TASK
From the listing below, copy each line that contains the word "DIGITS".

PROVIDED MATERIAL

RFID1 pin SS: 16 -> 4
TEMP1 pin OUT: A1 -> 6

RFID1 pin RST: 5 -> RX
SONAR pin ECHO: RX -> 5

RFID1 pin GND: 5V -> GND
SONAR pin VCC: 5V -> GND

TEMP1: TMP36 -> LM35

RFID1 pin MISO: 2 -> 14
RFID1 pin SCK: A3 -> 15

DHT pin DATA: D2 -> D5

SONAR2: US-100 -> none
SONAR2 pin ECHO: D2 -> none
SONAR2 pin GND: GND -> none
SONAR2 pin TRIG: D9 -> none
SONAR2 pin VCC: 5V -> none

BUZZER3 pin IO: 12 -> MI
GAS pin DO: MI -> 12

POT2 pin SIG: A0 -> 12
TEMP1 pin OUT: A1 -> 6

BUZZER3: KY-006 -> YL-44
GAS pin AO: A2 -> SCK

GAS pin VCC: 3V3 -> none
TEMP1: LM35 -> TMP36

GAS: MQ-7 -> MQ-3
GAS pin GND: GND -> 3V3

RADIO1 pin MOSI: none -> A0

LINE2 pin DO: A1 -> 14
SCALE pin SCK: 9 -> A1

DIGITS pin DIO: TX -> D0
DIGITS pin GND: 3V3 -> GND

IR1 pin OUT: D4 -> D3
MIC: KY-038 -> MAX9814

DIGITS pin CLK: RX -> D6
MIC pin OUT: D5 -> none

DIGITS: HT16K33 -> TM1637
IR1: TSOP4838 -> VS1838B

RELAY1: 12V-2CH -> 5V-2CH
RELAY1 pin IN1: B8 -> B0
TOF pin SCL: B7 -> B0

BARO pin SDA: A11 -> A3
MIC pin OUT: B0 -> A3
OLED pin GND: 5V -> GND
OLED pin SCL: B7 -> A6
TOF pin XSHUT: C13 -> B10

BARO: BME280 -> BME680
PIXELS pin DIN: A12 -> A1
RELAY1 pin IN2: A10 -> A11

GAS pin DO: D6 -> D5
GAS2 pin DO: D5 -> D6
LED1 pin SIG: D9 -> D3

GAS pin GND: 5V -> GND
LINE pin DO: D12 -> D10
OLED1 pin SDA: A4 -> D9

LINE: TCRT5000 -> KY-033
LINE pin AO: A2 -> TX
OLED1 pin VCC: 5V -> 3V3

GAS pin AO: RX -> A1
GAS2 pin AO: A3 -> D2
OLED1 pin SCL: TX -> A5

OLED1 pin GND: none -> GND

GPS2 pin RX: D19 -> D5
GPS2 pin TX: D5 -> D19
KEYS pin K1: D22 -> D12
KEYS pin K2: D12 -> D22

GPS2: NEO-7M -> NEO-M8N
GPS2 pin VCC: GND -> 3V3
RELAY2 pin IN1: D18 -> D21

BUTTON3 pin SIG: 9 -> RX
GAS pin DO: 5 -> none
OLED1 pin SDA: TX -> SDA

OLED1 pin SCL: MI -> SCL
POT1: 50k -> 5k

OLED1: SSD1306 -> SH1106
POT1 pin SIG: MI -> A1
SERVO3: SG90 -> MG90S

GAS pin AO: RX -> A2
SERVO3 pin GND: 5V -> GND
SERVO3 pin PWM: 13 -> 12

FINAL ANSWER
DIGITS pin DIO: TX -> D0
DIGITS pin GND: 3V3 -> GND
DIGITS pin CLK: RX -> D6
DIGITS: HT16K33 -> TM1637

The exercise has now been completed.